## Task directions
Retype, word for word, every line from the one holding "green ball: 2 -> 4" through the one holding "purple pyramid: 3 -> 2" in the entries below, both included, and only those lines.

## Records supplied
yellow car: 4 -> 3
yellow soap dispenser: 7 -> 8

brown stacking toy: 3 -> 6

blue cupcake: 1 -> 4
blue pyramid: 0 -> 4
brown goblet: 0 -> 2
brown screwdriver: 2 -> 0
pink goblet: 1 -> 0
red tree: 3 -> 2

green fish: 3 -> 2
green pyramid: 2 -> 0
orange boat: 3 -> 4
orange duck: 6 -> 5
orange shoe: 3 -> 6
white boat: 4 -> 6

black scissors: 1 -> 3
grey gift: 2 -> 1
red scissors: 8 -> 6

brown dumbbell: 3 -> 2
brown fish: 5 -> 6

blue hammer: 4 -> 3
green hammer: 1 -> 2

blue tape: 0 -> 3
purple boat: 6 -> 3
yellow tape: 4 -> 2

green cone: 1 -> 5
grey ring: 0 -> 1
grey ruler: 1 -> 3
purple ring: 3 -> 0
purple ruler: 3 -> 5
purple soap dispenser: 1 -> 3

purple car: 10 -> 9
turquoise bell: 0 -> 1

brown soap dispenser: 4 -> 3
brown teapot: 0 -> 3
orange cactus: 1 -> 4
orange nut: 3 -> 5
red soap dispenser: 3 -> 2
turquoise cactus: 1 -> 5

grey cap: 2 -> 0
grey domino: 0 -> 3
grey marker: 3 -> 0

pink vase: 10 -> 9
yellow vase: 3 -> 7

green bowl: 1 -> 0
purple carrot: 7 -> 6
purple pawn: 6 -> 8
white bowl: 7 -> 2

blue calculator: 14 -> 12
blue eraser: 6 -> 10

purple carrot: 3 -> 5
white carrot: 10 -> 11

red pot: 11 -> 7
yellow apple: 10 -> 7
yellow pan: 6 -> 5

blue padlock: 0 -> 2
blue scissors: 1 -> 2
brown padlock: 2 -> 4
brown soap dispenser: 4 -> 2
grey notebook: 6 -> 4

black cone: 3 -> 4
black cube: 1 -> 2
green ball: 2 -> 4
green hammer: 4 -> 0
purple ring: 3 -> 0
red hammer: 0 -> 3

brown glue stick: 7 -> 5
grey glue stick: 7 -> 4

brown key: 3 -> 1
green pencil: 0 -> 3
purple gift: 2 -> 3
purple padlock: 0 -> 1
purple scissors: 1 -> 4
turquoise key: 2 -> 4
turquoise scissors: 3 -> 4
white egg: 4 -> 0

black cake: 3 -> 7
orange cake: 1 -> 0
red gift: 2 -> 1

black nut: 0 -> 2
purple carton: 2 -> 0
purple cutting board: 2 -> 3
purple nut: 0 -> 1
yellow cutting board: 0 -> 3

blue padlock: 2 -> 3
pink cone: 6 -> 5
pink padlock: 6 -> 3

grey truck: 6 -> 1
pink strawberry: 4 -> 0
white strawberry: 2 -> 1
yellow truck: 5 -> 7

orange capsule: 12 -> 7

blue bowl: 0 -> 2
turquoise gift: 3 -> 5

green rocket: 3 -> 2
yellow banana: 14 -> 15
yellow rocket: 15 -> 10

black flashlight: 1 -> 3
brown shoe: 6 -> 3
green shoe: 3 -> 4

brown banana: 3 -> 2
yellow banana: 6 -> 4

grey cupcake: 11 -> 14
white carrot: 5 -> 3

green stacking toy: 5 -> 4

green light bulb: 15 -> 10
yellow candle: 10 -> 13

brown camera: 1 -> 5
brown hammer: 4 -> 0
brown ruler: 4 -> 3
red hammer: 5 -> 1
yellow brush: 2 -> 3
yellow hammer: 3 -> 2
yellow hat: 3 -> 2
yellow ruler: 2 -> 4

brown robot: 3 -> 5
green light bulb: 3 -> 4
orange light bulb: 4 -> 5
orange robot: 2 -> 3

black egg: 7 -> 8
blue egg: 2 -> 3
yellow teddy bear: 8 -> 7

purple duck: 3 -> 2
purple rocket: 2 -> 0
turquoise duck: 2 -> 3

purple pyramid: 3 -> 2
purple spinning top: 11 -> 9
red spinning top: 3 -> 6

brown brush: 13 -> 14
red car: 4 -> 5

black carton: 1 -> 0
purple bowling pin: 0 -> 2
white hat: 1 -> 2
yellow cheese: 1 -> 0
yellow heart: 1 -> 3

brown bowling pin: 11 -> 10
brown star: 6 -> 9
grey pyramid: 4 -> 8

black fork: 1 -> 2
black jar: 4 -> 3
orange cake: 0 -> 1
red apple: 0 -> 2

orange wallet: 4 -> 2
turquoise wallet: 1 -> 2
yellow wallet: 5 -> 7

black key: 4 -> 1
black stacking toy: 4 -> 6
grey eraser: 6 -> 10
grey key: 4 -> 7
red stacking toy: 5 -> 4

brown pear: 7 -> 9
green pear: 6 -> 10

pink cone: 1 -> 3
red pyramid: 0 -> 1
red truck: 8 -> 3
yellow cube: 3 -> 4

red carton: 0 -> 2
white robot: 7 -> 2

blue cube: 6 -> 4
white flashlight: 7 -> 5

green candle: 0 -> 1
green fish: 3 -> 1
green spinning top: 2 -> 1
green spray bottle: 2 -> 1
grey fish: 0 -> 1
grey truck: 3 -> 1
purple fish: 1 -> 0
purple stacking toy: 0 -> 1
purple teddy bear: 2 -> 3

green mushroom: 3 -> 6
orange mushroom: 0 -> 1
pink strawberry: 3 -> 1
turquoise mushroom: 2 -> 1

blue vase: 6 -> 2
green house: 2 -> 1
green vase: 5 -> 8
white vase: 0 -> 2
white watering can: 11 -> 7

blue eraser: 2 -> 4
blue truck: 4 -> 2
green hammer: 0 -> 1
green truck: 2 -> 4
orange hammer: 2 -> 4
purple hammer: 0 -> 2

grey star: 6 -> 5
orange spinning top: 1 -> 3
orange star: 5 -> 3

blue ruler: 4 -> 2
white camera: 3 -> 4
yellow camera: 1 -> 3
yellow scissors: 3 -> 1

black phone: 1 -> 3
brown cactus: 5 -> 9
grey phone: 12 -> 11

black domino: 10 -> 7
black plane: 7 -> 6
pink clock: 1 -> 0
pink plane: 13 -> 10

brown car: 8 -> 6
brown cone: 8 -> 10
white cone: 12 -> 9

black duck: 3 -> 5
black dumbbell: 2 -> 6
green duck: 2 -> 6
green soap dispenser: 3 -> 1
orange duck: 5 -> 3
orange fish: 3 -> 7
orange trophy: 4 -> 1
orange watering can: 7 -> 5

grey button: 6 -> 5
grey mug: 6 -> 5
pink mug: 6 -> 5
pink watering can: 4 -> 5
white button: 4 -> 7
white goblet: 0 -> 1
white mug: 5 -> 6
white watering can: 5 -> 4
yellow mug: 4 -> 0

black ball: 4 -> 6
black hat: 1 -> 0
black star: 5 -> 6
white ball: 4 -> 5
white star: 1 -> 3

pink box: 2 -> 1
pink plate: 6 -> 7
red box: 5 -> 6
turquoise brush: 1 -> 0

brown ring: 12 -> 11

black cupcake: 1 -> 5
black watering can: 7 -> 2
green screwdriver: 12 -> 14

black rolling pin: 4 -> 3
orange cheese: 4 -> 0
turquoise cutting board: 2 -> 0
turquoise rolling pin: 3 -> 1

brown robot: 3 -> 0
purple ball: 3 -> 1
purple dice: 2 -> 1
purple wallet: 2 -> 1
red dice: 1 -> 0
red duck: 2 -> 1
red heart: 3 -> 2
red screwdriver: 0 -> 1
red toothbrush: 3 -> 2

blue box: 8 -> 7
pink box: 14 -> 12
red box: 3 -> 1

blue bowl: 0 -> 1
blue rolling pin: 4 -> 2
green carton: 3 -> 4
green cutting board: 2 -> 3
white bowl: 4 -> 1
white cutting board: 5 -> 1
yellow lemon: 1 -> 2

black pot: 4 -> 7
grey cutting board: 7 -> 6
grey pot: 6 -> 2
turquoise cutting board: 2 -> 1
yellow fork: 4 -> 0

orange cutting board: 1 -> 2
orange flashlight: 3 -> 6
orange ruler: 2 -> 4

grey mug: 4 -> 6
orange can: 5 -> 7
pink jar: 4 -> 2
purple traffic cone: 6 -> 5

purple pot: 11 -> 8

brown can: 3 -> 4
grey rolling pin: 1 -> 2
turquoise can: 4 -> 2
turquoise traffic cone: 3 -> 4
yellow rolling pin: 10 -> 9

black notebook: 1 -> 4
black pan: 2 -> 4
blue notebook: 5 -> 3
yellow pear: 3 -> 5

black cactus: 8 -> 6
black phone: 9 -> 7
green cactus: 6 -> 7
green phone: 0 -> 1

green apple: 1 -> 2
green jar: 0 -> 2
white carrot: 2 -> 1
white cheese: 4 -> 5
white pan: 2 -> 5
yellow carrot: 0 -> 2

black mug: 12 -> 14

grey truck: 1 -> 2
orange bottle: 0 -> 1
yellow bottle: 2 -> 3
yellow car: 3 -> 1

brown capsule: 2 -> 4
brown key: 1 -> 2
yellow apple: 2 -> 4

## Result of the task
green ball: 2 -> 4
green hammer: 4 -> 0
purple ring: 3 -> 0
red hammer: 0 -> 3

brown glue stick: 7 -> 5
grey glue stick: 7 -> 4

brown key: 3 -> 1
green pencil: 0 -> 3
purple gift: 2 -> 3
purple padlock: 0 -> 1
purple scissors: 1 -> 4
turquoise key: 2 -> 4
turquoise scissors: 3 -> 4
white egg: 4 -> 0

black cake: 3 -> 7
orange cake: 1 -> 0
red gift: 2 -> 1

black nut: 0 -> 2
purple carton: 2 -> 0
purple cutting board: 2 -> 3
purple nut: 0 -> 1
yellow cutting board: 0 -> 3

blue padlock: 2 -> 3
pink cone: 6 -> 5
pink padlock: 6 -> 3

grey truck: 6 -> 1
pink strawberry: 4 -> 0
white strawberry: 2 -> 1
yellow truck: 5 -> 7

orange capsule: 12 -> 7

blue bowl: 0 -> 2
turquoise gift: 3 -> 5

green rocket: 3 -> 2
yellow banana: 14 -> 15
yellow rocket: 15 -> 10

black flashlight: 1 -> 3
brown shoe: 6 -> 3
green shoe: 3 -> 4

brown banana: 3 -> 2
yellow banana: 6 -> 4

grey cupcake: 11 -> 14
white carrot: 5 -> 3

green stacking toy: 5 -> 4

green light bulb: 15 -> 10
yellow candle: 10 -> 13

brown camera: 1 -> 5
brown hammer: 4 -> 0
brown ruler: 4 -> 3
red hammer: 5 -> 1
yellow brush: 2 -> 3
yellow hammer: 3 -> 2
yellow hat: 3 -> 2
yellow ruler: 2 -> 4

brown robot: 3 -> 5
green light bulb: 3 -> 4
orange light bulb: 4 -> 5
orange robot: 2 -> 3

black egg: 7 -> 8
blue egg: 2 -> 3
yellow teddy bear: 8 -> 7

purple duck: 3 -> 2
purple rocket: 2 -> 0
turquoise duck: 2 -> 3

purple pyramid: 3 -> 2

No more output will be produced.